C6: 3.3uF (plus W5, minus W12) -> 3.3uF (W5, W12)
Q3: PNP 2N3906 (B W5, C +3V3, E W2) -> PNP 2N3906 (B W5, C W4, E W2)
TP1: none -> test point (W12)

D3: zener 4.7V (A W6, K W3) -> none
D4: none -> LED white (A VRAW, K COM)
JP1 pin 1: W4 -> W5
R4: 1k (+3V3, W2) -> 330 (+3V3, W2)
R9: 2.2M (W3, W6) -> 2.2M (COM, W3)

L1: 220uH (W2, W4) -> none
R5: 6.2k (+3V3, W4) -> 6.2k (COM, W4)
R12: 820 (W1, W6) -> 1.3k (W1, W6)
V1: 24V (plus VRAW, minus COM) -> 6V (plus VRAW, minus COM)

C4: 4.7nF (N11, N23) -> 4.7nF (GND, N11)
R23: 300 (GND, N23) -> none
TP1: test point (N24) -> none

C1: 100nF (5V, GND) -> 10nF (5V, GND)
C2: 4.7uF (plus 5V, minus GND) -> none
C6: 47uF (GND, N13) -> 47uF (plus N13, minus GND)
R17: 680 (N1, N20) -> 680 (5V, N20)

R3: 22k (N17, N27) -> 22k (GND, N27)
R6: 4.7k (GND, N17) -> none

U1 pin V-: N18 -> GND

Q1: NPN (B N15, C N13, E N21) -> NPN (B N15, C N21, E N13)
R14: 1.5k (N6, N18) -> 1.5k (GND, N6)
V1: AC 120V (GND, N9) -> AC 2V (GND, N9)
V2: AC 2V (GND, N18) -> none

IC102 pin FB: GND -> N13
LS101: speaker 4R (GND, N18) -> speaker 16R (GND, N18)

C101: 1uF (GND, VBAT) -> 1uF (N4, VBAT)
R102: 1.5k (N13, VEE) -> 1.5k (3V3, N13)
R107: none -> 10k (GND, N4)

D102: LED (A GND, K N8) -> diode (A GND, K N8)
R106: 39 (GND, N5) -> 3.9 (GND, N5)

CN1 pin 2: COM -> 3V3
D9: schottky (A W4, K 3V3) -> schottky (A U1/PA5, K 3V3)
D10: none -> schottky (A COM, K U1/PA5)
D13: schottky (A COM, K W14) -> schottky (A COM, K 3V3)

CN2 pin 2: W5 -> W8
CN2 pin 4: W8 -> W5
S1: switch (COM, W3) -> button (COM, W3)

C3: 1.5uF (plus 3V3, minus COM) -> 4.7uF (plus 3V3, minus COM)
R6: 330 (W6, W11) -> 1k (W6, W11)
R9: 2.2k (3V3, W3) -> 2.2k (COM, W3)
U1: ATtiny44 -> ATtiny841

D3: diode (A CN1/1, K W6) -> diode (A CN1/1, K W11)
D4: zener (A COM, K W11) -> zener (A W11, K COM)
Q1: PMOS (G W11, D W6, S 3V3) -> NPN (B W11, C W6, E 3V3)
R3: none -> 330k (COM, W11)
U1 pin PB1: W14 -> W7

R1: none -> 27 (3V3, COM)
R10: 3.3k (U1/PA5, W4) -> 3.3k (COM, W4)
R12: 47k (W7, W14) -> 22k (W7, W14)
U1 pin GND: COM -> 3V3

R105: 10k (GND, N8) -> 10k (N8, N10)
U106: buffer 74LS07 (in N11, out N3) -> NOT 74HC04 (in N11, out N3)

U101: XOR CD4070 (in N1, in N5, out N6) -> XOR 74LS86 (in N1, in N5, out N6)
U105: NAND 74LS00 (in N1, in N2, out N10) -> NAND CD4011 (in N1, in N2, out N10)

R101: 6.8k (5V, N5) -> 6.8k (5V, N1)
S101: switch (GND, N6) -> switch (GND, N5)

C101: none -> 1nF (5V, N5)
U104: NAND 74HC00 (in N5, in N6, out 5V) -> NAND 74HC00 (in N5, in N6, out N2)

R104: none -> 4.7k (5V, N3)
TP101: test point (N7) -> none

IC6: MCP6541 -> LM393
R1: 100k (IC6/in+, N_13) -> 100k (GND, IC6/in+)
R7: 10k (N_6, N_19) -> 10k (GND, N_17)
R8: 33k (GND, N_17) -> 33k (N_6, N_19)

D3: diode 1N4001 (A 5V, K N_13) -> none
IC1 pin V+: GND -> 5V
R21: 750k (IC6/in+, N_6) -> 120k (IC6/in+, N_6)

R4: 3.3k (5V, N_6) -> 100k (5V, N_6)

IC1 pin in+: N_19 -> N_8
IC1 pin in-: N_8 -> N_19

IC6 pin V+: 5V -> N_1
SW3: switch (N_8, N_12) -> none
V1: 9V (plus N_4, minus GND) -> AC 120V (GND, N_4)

_HOW TO COMPLETE THIS TASK_. Taking the listing above as the source, transcribe only the lines starting at the line with "V2: AC 2V (GND, N18) -> none" and going through the line with "R7: 10k (N_6, N_19) -> 10k (GND, N_17)", unaltered and with both ends included.

_WRITTEN RESPONSE_.
V2: AC 2V (GND, N18) -> none

IC102 pin FB: GND -> N13
LS101: speaker 4R (GND, N18) -> speaker 16R (GND, N18)

C101: 1uF (GND, VBAT) -> 1uF (N4, VBAT)
R102: 1.5k (N13, VEE) -> 1.5k (3V3, N13)
R107: none -> 10k (GND, N4)

D102: LED (A GND, K N8) -> diode (A GND, K N8)
R106: 39 (GND, N5) -> 3.9 (GND, N5)

CN1 pin 2: COM -> 3V3
D9: schottky (A W4, K 3V3) -> schottky (A U1/PA5, K 3V3)
D10: none -> schottky (A COM, K U1/PA5)
D13: schottky (A COM, K W14) -> schottky (A COM, K 3V3)

CN2 pin 2: W5 -> W8
CN2 pin 4: W8 -> W5
S1: switch (COM, W3) -> button (COM, W3)

C3: 1.5uF (plus 3V3, minus COM) -> 4.7uF (plus 3V3, minus COM)
R6: 330 (W6, W11) -> 1k (W6, W11)
R9: 2.2k (3V3, W3) -> 2.2k (COM, W3)
U1: ATtiny44 -> ATtiny841

D3: diode (A CN1/1, K W6) -> diode (A CN1/1, K W11)
D4: zener (A COM, K W11) -> zener (A W11, K COM)
Q1: PMOS (G W11, D W6, S 3V3) -> NPN (B W11, C W6, E 3V3)
R3: none -> 330k (COM, W11)
U1 pin PB1: W14 -> W7

R1: none -> 27 (3V3, COM)
R10: 3.3k (U1/PA5, W4) -> 3.3k (COM, W4)
R12: 47k (W7, W14) -> 22k (W7, W14)
U1 pin GND: COM -> 3V3

R105: 10k (GND, N8) -> 10k (N8, N10)
U106: buffer 74LS07 (in N11, out N3) -> NOT 74HC04 (in N11, out N3)

U101: XOR CD4070 (in N1, in N5, out N6) -> XOR 74LS86 (in N1, in N5, out N6)
U105: NAND 74LS00 (in N1, in N2, out N10) -> NAND CD4011 (in N1, in N2, out N10)

R101: 6.8k (5V, N5) -> 6.8k (5V, N1)
S101: switch (GND, N6) -> switch (GND, N5)

C101: none -> 1nF (5V, N5)
U104: NAND 74HC00 (in N5, in N6, out 5V) -> NAND 74HC00 (in N5, in N6, out N2)

R104: none -> 4.7k (5V, N3)
TP101: test point (N7) -> none

IC6: MCP6541 -> LM393
R1: 100k (IC6/in+, N_13) -> 100k (GND, IC6/in+)
R7: 10k (N_6, N_19) -> 10k (GND, N_17)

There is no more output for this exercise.